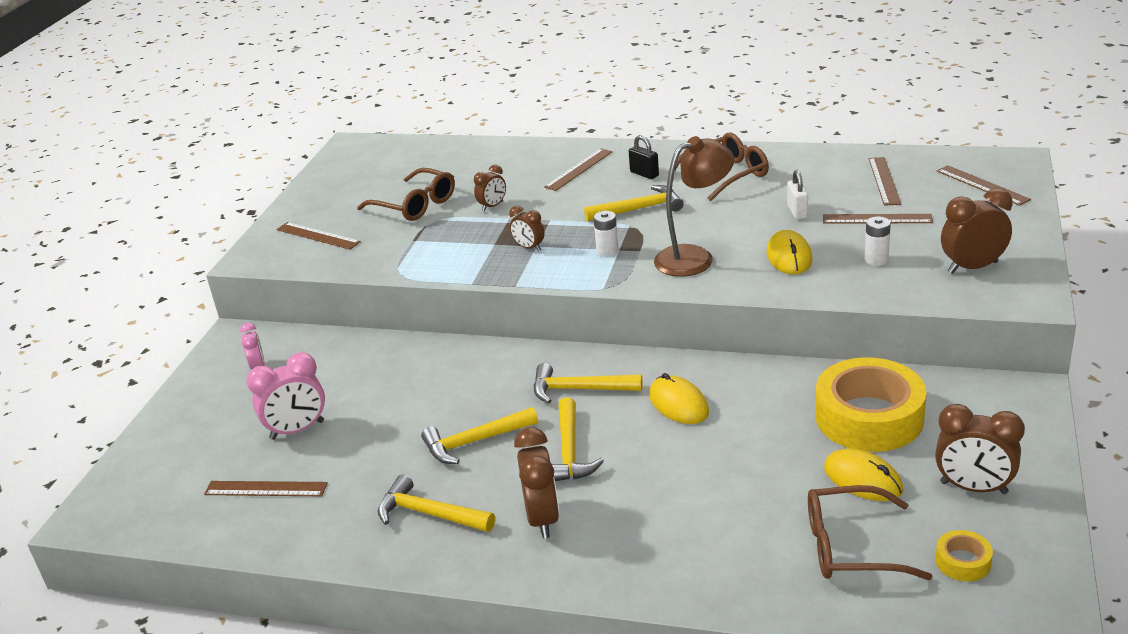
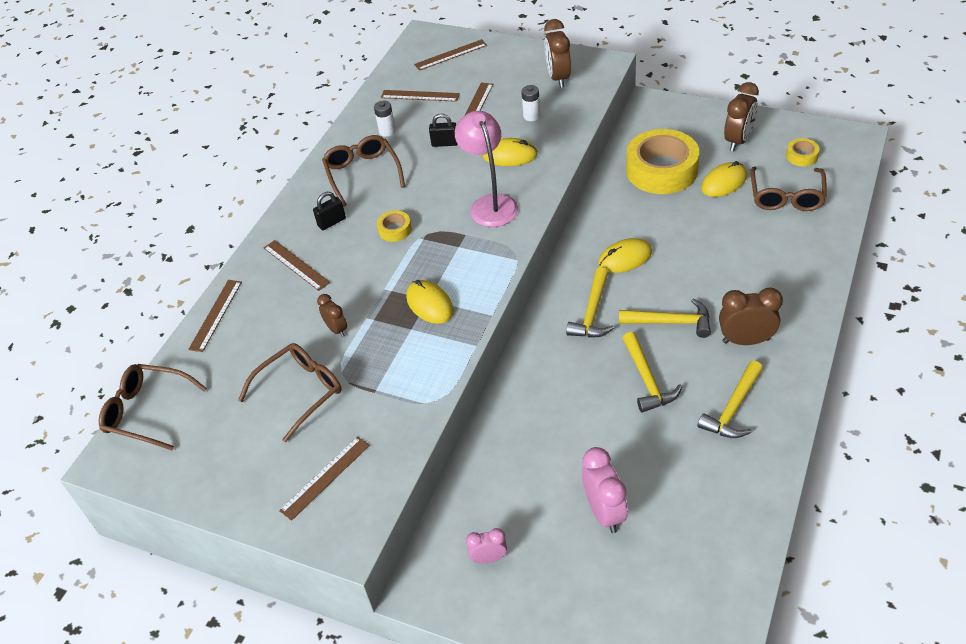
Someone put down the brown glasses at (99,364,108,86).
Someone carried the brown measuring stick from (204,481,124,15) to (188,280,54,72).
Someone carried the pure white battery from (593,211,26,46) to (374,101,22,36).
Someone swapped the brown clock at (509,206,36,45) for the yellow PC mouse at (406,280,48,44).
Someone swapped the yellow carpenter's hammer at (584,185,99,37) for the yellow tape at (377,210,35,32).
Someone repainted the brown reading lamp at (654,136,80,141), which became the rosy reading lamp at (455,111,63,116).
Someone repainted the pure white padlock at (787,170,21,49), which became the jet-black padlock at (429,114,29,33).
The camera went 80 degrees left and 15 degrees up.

********************

▶ **WHAT THE TASK REQUIRES**
Please return the records above exactly as written, dropping every picture.

▶ **FINISHED EXERCISE**
Someone put down the brown glasses at (99,364,108,86).
Someone carried the brown measuring stick from (204,481,124,15) to (188,280,54,72).
Someone carried the pure white battery from (593,211,26,46) to (374,101,22,36).
Someone swapped the brown clock at (509,206,36,45) for the yellow PC mouse at (406,280,48,44).
Someone swapped the yellow carpenter's hammer at (584,185,99,37) for the yellow tape at (377,210,35,32).
Someone repainted the brown reading lamp at (654,136,80,141), which became the rosy reading lamp at (455,111,63,116).
Someone repainted the pure white padlock at (787,170,21,49), which became the jet-black padlock at (429,114,29,33).
The camera went 80 degrees left and 15 degrees up.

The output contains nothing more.